Items from a data source
○ ○ ○ ○ ○ ○ ○

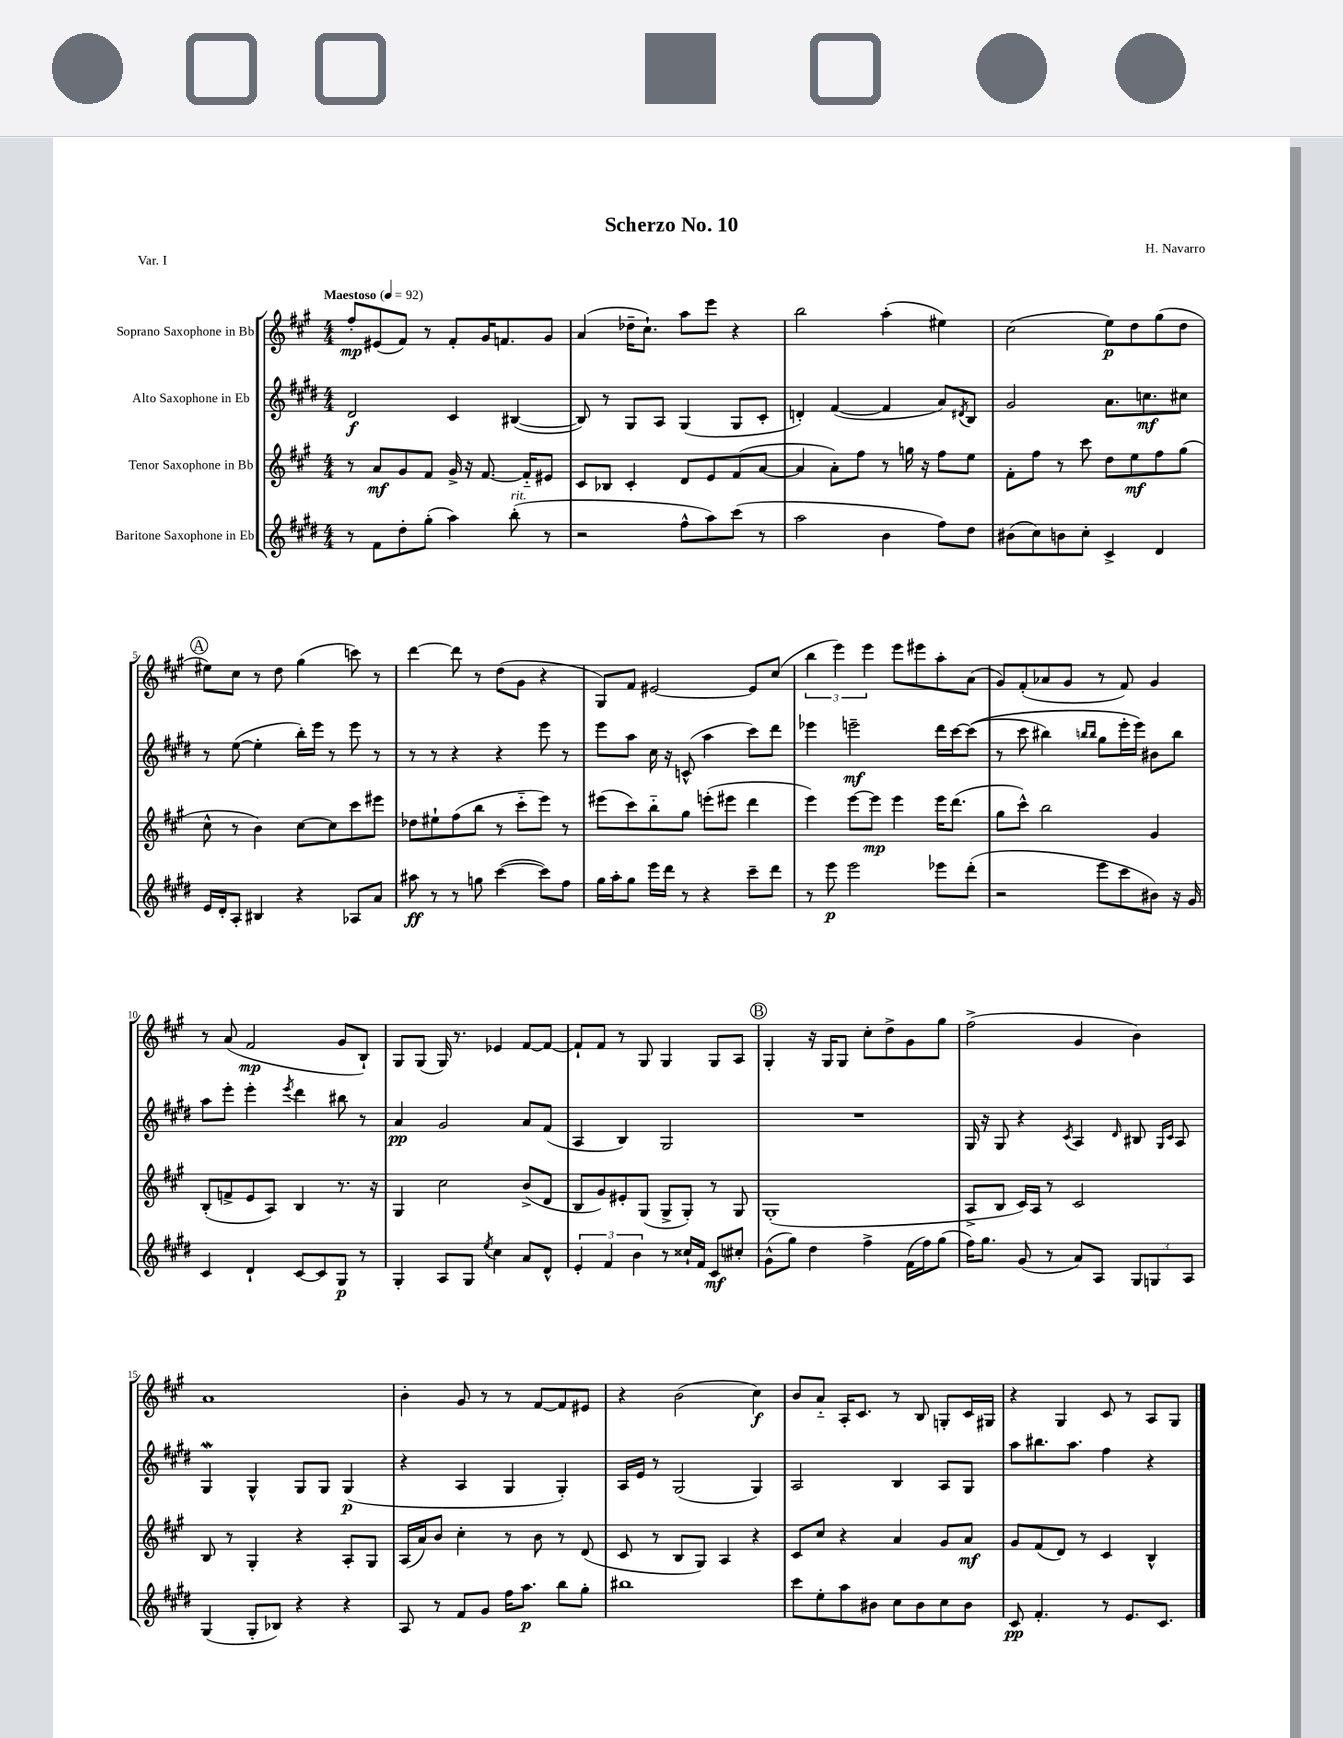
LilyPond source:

\header { title = "Scherzo No. 10" composer = "H. Navarro" piece = "Var. I" }
<<
\new StaffGroup <<
\new Staff = "s0" \with { instrumentName = "Soprano Saxophone in Bb" } {
    \clef treble \key a \major \numericTimeSignature \time 4/4 \tempo "Maestoso" 4 = 92
    fis''8-.\mp eis'8( fis'8) r8 fis'8-. gis'16 f'8. gis'8 |
    a'4( des''16-- cis''8.-!) a''8 e'''8 r4 |
    b''2 a''4-.( eis''4) |
    cis''2( e''8\p) d''8 gis''8( d''8 |
    \mark \markup { \circle "A" } eis''8) cis''8 r8 d''8 gis''4( c'''8) r8 |
    d'''4~ d'''8 r8 d''8( gis'8 r4 |
    gis8) fis'8 eis'2~ eis'8 cis''8( |
    \tuplet 3/2 { b''4 e'''4) e'''4 } e'''8 eis'''8 a''8-. a'8( |
    gis'8) fis'8-.( aes'8 gis'8 r8 fis'8) gis'4 |
    r8 a'8( fis'2\mp gis'8 b8-!) |
    gis8 gis8( gis16) r8. ees'4 fis'8~ fis'8~ |
    fis'8-! fis'8 r8 gis8 gis4 gis8 a8 |
    \mark \markup { \circle "B" } gis4-. r16 gis16 gis8 cis''8-. d''8-> gis'8 gis''8 |
    fis''2->( gis'4 b'4) |
    a'1 |
    b'4-. gis'8 r8 r8 fis'8~ fis'8 eis'8 |
    r4 b'2( cis''4\f) |
    b'8 a'8-_ a16-. cis'8. r8 b8 g8-. cis'16 gis16 |
    r4 gis4 cis'8 r8 a8 gis8 \bar "|." |
}
\new Staff = "s1" \with { instrumentName = "Alto Saxophone in Eb" } {
    \clef treble \key e \major \numericTimeSignature \time 4/4
    dis'2\f cis'4 bis4~( |
    bis8) r8 gis8 a8 gis4( gis8 cis'8-. |
    d'4-.) fis'4~( fis'4 a'8) \acciaccatura { dis'8 } b8 |
    gis'2 a'8. c''8.\mf cis''8 |
    \mark \markup { \circle "A" } r8 e''8~( e''4-. b''16-.) e'''16 r8 e'''8 r8 |
    r8 r8 r4 r4 e'''8 r8 |
    e'''8 a''8 cis''16 r16 c'8-^( a''4 cis'''8) dis'''8 |
    ees'''4 e'''2--\mf dis'''16 cis'''16~ cis'''8(\( |
    r8 cis'''8 bis''4) \grace { b''16 b''16 } gis''8 e'''16-. e'''16\) bis'8 b''8 |
    a''8 e'''8-. e'''4-. \acciaccatura { e'''8 } dis'''4 bis''8 r8 |
    a'4\pp gis'2 a'8 fis'8( |
    a4 b4) gis2 |
    \mark \markup { \circle "B" } R1 |
    gis16 r16 gis8 r4 \acciaccatura { cis'8 } a4 \grace { dis'16 } bis8 \grace { gis16 cis'16 } a8 |
    gis4\mordent gis4-^ gis8 gis8 gis4\p( |
    r4 a4 gis4 gis4-.) |
    a16 e'16 r8 gis2( gis4) |
    a2 b4 a8 gis8 |
    a''8 bis''8. a''8. fis''4 r4 \bar "|." |
}
\new Staff = "s2" \with { instrumentName = "Tenor Saxophone in Bb" } {
    \clef treble \key a \major \numericTimeSignature \time 4/4
    r8 a'8\mf gis'8 fis'8 gis'16-> r16 fis'8.~ fis'16-_ eis'8 |
    cis'8 bes8 cis'4-. d'8 e'8 fis'8( a'8~ |
    a'4 a'8-.) fis''8 r8 g''16 r16 fis''8 e''8 |
    fis'8-. fis''8 r8 cis'''8 d''8 e''8\mf fis''8 gis''8( |
    \mark \markup { \circle "A" } cis''8-^ r8 b'4) cis''8~ cis''8 cis'''8 eis'''8 |
    des''8 eis''8-! fis''8( b''8 r8 cis'''8-_ e'''8) r8 |
    eis'''8( cis'''8) b''8-_ gis''8 e'''8-.( eis'''8 d'''4 |
    e'''4) e'''8~ e'''8\mp e'''4 e'''16 d'''8.( |
    gis''8 cis'''8-^) b''2 gis'4 |
    b8-.( f'8-> e'8 a8) b4 r8. r16 |
    gis4 cis''2 b'8->( d'8 |
    b8 gis'8) eis'8-. gis8( gis8-> gis8-.) r8 gis8 |
    \mark \markup { \circle "B" } gis1-.( |
    a8-> b8 cis'16) a16 r8 cis'2 |
    b8 r8 gis4-. r4 a8-. gis8 |
    a16( a'16) b'8 cis''4-. r8 b'8 r8 d'8( |
    cis'8 r8 b8 gis8) a4 r4 |
    cis'8 cis''8 r4 a'4 gis'8 a'8\mf |
    gis'8 fis'8( d'8) r8 cis'4 b4-^ \bar "|." |
}
\new Staff = "s3" \with { instrumentName = "Baritone Saxophone in Eb" } {
    \clef treble \key e \major \numericTimeSignature \time 4/4
    r8 fis'8 dis''8-. gis''8-.( a''4) b''8-.^\markup { \italic "rit." }( r8 |
    r2 fis''8-^ a''8) cis'''8( r8 |
    a''2 b'4 fis''8) dis''8 |
    bis'8( cis''8) b'8 cis''8-. cis'4-> dis'4 |
    \mark \markup { \circle "A" } e'16 dis'16-. a8-. bis4 r4 aes8 a'8 |
    ais''8\ff r8 r8 g''8 cis'''4~( cis'''8) fis''8 |
    gis''16 a''16-. gis''8 e'''16 dis'''16 r8 r4 cis'''8-- dis'''8 |
    r8 e'''8\p e'''2 ees'''8 dis'''8-.( |
    r2 e'''8 cis'''8 bis'8) r16 gis'16 |
    cis'4 dis'4-! cis'8~ cis'8 gis8\p r8 |
    gis4-. a8 gis8 \acciaccatura { e''8 } cis''4 a'8 dis'8-^ |
    \tuplet 3/2 { e'4-. fis'4 b'4 } r8 cisis''16-! fis'16 cis'8\mf cis''8-. |
    \mark \markup { \circle "B" } gis'8-^( gis''8) dis''4 fis''4-> fis'16( fis''16) gis''8( |
    fis''16) gis''8. gis'8( r8 a'8) a8 \tuplet 3/2 { gis8 g8 a8 } |
    gis4( gis8-. bes8) r4 r4 |
    a8 r8 fis'8 gis'8 fis''16 a''8.\p b''8 gis''8-. |
    bis''1 |
    cis'''8 e''8-. a''8 bis'8 cis''8 bis'8 cis''8 bis'8 |
    cis'8\pp fis'4.-. r8 e'8. cis'8. \bar "|." |
}
>>
>>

○ ○ ○ ○ ○ ○ ○

- **AIM**
State how many lines in the items above contain the string "clef", treating uppercase and lowercase as different. Reply with the number alone.

- **TASK RESPONSE**
4